• **Input records**:
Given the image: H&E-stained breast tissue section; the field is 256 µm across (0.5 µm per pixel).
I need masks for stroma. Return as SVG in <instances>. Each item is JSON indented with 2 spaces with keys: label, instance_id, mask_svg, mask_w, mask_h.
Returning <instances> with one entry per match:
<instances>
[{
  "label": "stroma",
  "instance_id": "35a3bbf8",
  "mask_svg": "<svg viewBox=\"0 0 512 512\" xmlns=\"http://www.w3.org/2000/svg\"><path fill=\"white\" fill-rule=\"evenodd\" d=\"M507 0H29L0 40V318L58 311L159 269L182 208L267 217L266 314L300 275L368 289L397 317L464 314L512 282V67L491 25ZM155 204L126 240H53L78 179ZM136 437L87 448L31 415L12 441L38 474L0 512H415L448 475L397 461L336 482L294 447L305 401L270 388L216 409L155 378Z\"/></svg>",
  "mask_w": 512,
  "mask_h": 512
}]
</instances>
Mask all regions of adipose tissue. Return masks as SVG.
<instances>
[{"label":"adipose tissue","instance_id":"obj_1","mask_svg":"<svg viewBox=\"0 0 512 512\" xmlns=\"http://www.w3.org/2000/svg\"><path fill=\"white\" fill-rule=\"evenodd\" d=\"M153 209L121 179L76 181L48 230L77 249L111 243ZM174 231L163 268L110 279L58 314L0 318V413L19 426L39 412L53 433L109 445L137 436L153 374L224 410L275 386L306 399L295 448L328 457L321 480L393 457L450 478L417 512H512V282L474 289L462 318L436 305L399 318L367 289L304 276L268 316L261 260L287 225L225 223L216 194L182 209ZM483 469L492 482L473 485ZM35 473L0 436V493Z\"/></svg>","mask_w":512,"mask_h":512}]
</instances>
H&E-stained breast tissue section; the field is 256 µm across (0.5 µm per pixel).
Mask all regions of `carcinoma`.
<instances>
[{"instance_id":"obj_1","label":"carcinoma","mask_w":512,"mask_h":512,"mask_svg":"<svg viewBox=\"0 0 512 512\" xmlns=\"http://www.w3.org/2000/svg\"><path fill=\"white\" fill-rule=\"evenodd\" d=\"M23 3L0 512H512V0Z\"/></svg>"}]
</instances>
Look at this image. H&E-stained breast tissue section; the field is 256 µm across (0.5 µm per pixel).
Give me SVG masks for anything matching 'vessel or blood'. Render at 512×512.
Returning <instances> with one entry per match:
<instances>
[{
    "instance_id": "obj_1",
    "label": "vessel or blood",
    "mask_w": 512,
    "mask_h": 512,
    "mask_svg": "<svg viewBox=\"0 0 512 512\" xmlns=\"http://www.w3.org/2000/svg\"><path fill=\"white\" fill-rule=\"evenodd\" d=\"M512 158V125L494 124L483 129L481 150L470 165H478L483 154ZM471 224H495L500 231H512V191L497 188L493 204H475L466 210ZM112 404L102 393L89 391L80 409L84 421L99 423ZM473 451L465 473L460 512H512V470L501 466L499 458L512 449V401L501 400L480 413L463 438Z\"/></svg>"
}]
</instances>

• **Problem statement**: Return only the stretch of the material above from the line holding "Mask all regions of adipose" through the line holding "Look at this", copied exactly.

• **Expected answer**:
Mask all regions of adipose tissue. Return masks as SVG.
<instances>
[{"label":"adipose tissue","instance_id":"obj_1","mask_svg":"<svg viewBox=\"0 0 512 512\" xmlns=\"http://www.w3.org/2000/svg\"><path fill=\"white\" fill-rule=\"evenodd\" d=\"M153 209L121 179L76 181L48 230L77 249L111 243ZM174 231L163 268L110 279L58 314L0 318V413L19 426L39 412L53 433L109 445L137 436L153 374L224 410L275 386L306 399L295 448L328 457L321 480L393 457L450 478L417 512H512V282L474 289L462 318L436 305L399 318L367 289L304 276L268 316L261 260L287 225L225 223L216 194L182 209ZM483 469L492 482L473 485ZM35 473L0 436V493Z\"/></svg>","mask_w":512,"mask_h":512}]
</instances>
H&E-stained breast tissue section; the field is 256 µm across (0.5 µm per pixel).
Mask all regions of `carcinoma`.
<instances>
[{"instance_id":"obj_1","label":"carcinoma","mask_w":512,"mask_h":512,"mask_svg":"<svg viewBox=\"0 0 512 512\" xmlns=\"http://www.w3.org/2000/svg\"><path fill=\"white\" fill-rule=\"evenodd\" d=\"M23 3L0 512H512V0Z\"/></svg>"}]
</instances>
Look at this image. H&E-stained breast tissue section; the field is 256 µm across (0.5 µm per pixel).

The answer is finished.